Extracted data entries.
___
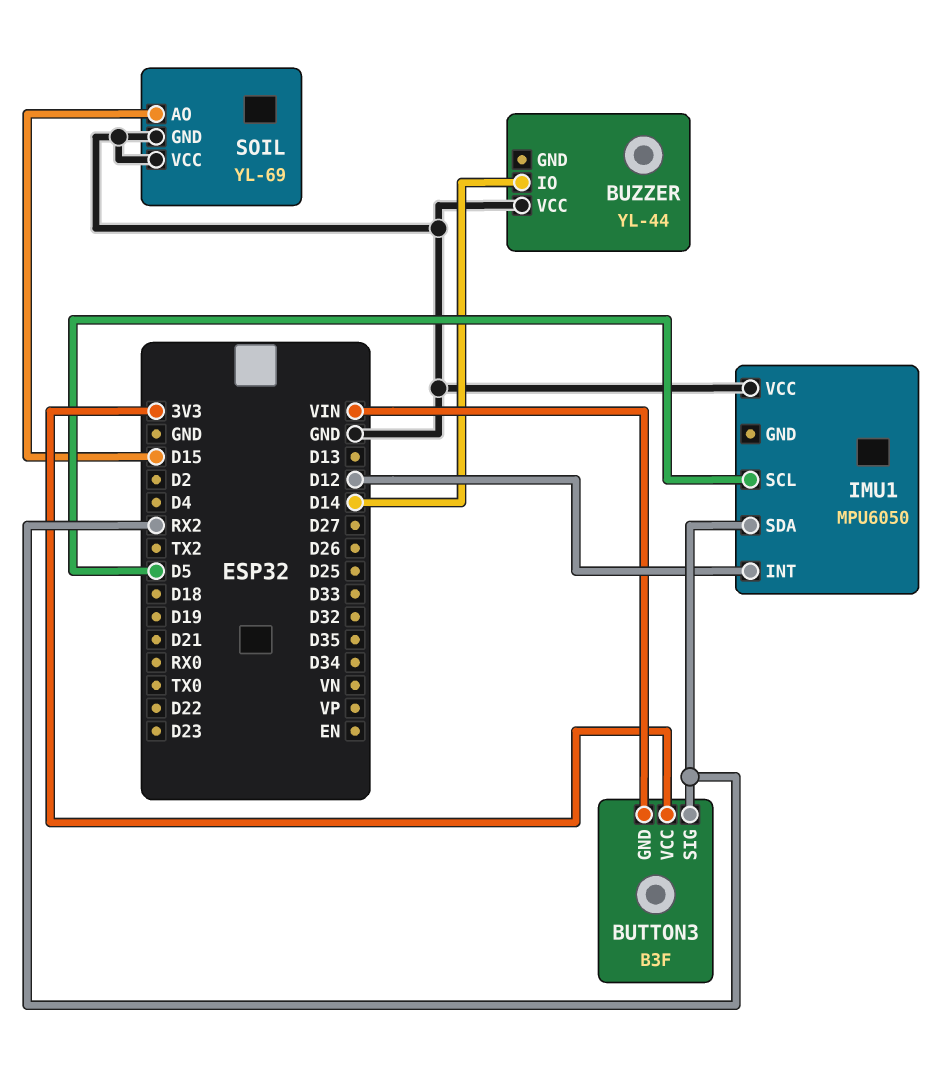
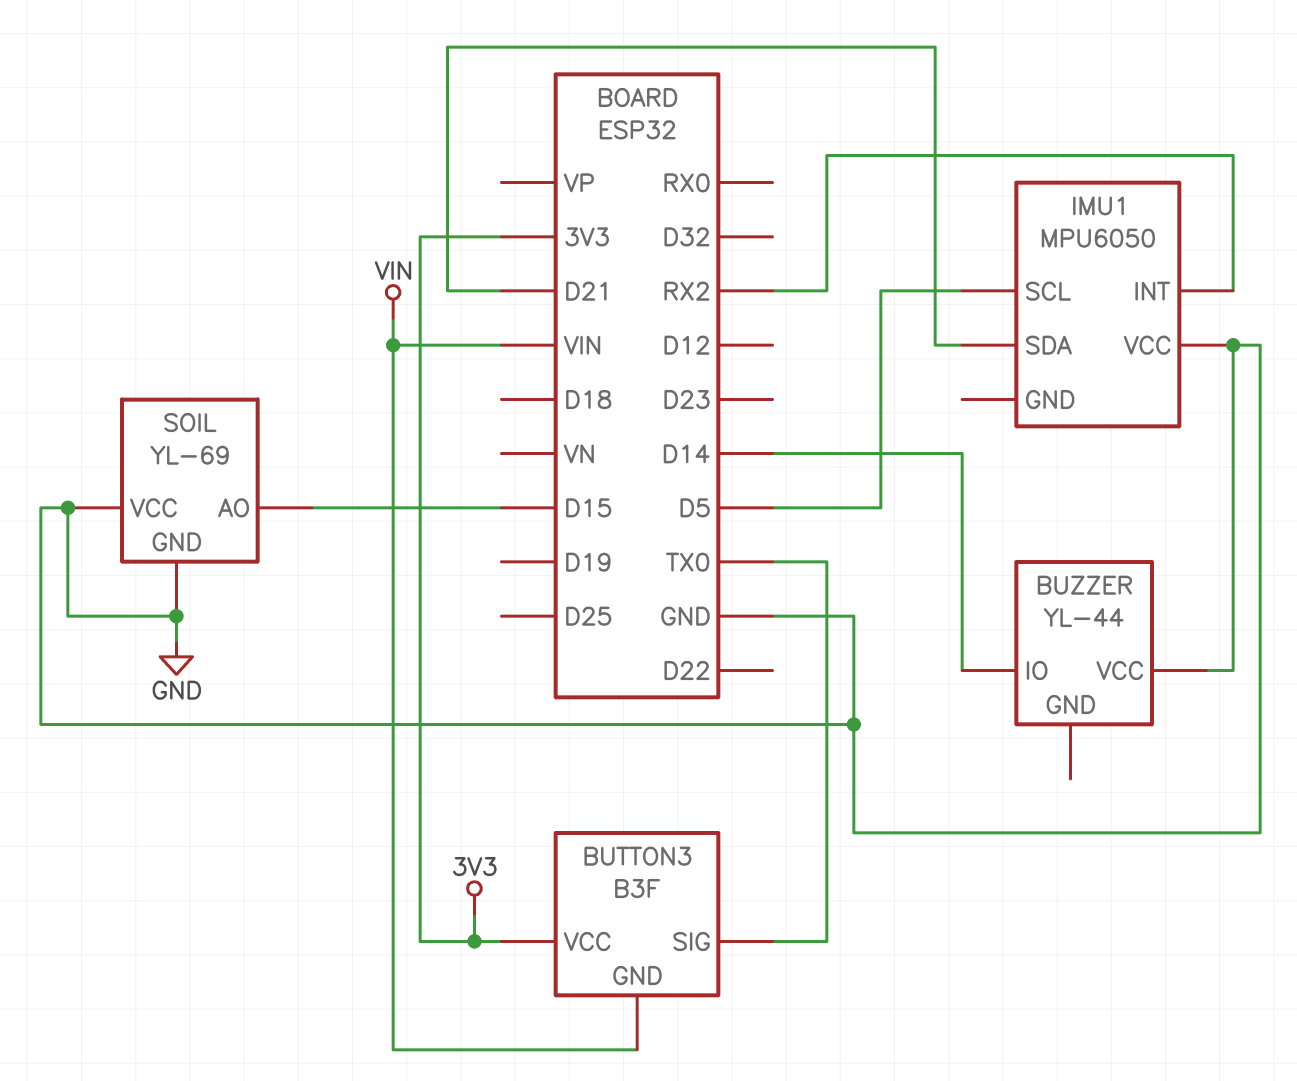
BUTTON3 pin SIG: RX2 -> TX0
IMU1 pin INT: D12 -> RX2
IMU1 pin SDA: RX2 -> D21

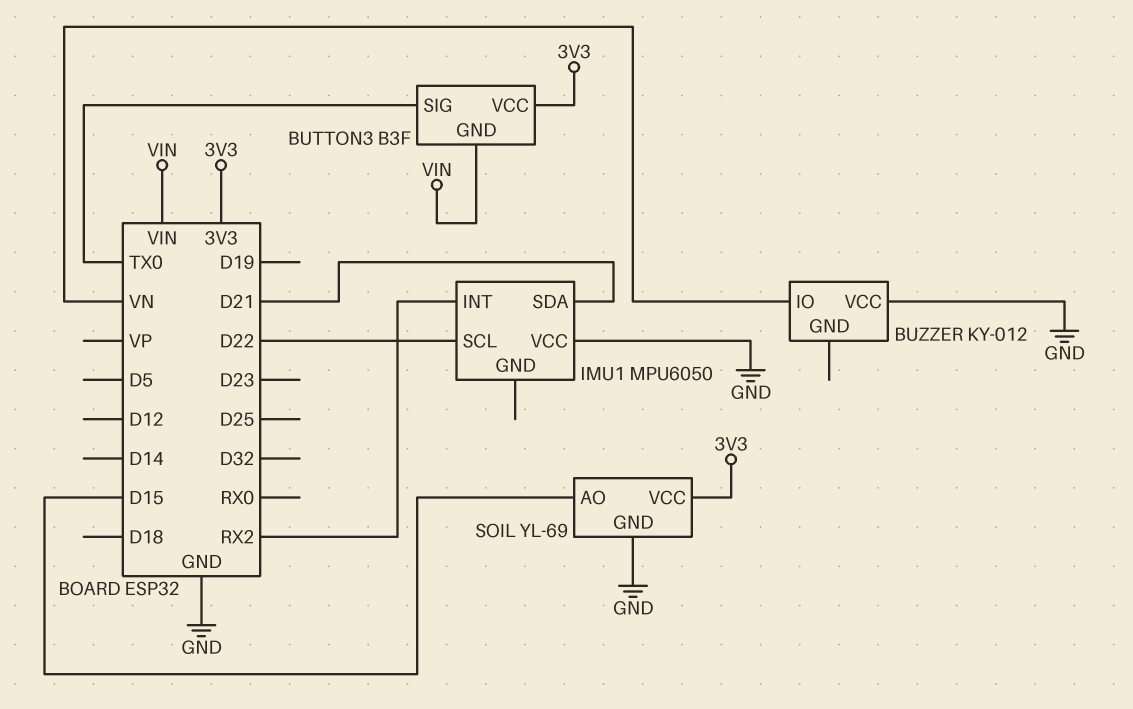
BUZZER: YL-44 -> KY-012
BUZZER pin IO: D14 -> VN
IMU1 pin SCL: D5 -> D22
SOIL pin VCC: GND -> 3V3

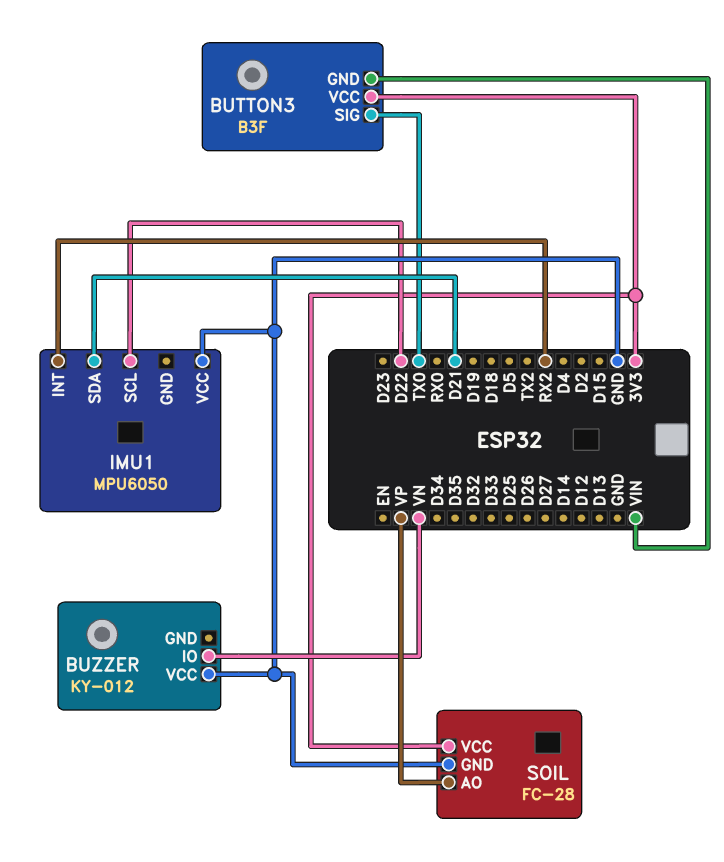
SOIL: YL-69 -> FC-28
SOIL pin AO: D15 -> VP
___
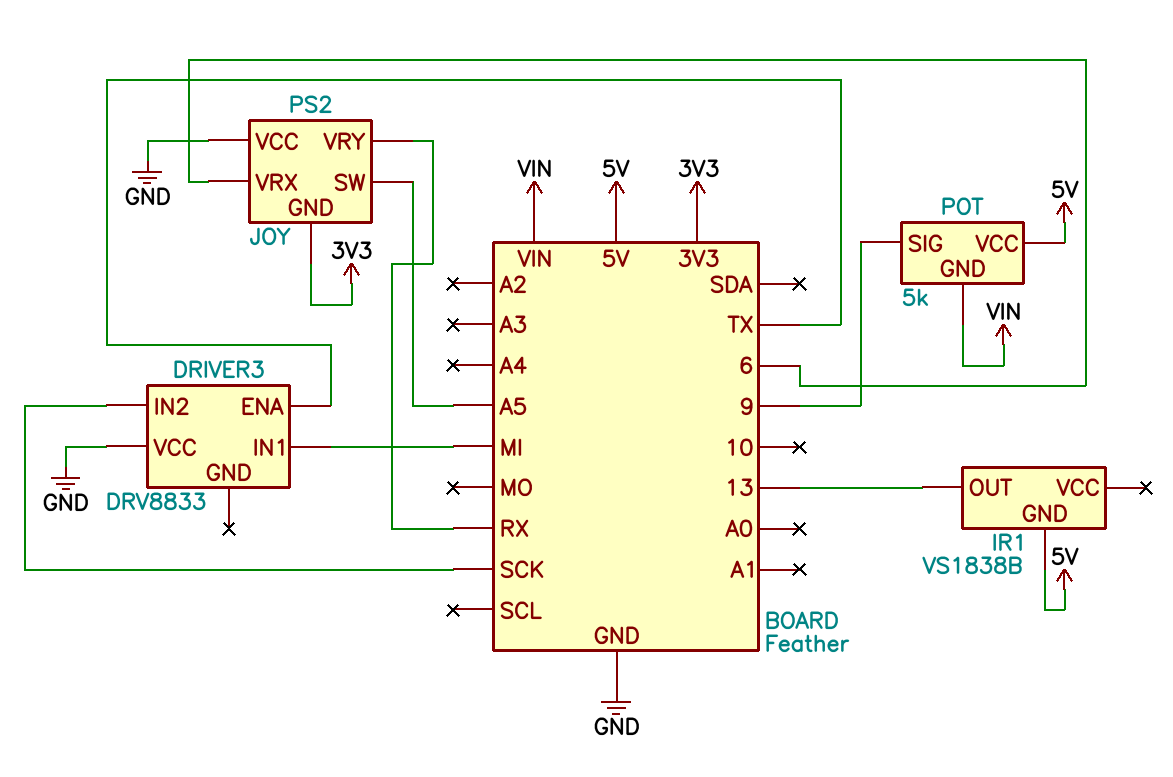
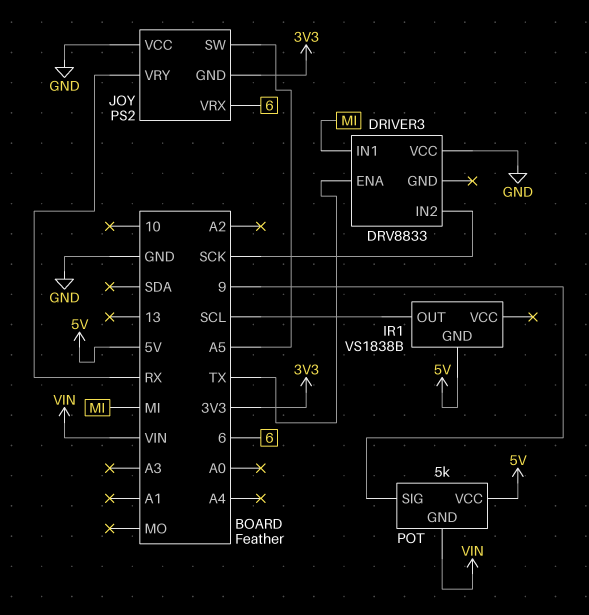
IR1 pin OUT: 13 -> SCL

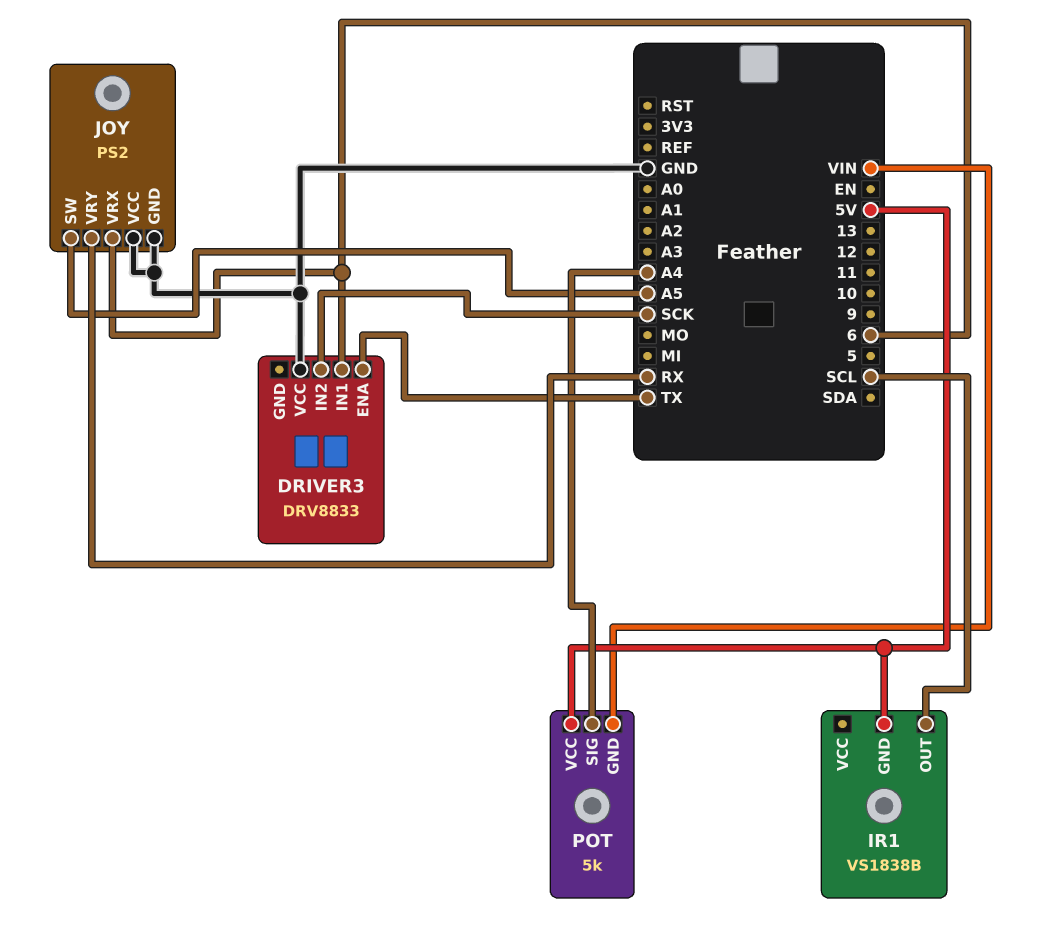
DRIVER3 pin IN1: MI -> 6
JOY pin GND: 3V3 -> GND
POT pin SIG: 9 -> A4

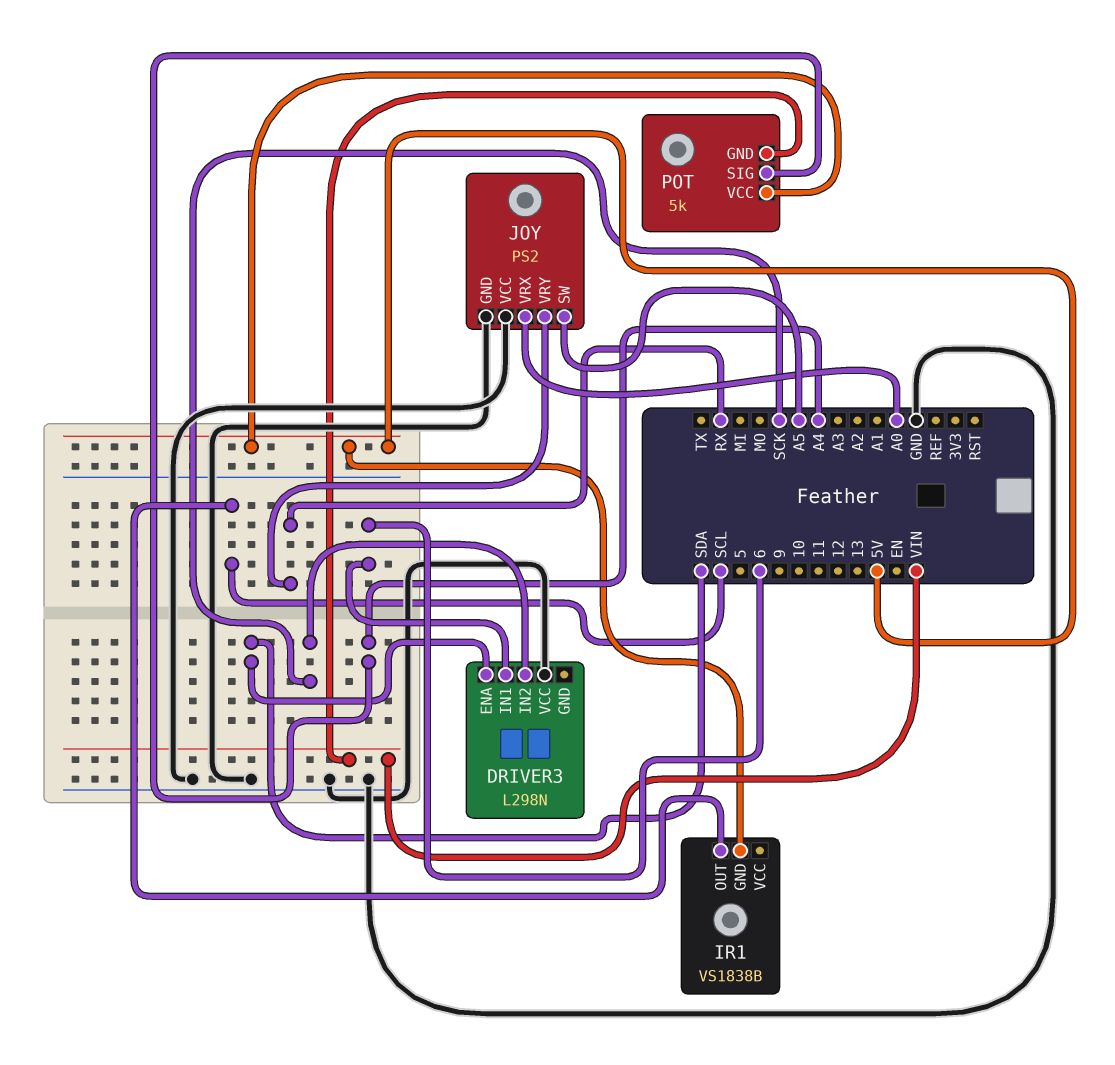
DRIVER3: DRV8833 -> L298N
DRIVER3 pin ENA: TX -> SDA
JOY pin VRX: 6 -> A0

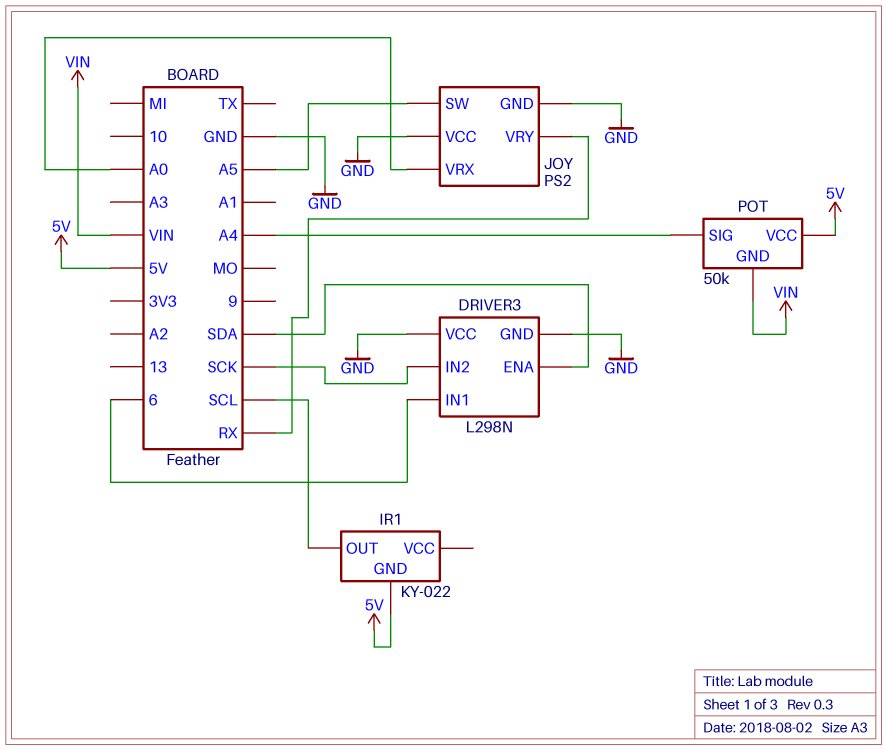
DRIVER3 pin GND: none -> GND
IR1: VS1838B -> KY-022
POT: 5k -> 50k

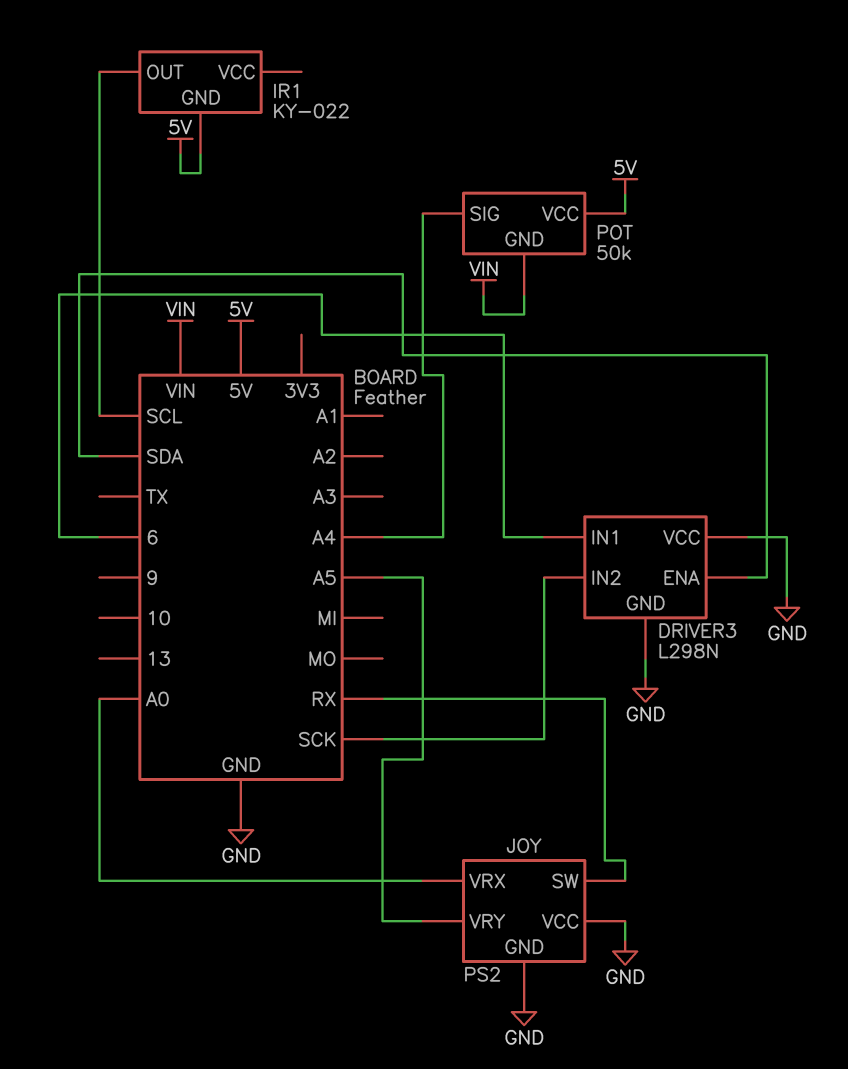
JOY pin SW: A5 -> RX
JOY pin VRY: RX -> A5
___
Task requirements. Above are records; repeat only the lines from the line with "JOY pin VRX: 6 -> A0" through the line with "JOY pin VRY: RX -> A5", and leave pictures out.

Answer space.
JOY pin VRX: 6 -> A0

DRIVER3 pin GND: none -> GND
IR1: VS1838B -> KY-022
POT: 5k -> 50k

JOY pin SW: A5 -> RX
JOY pin VRY: RX -> A5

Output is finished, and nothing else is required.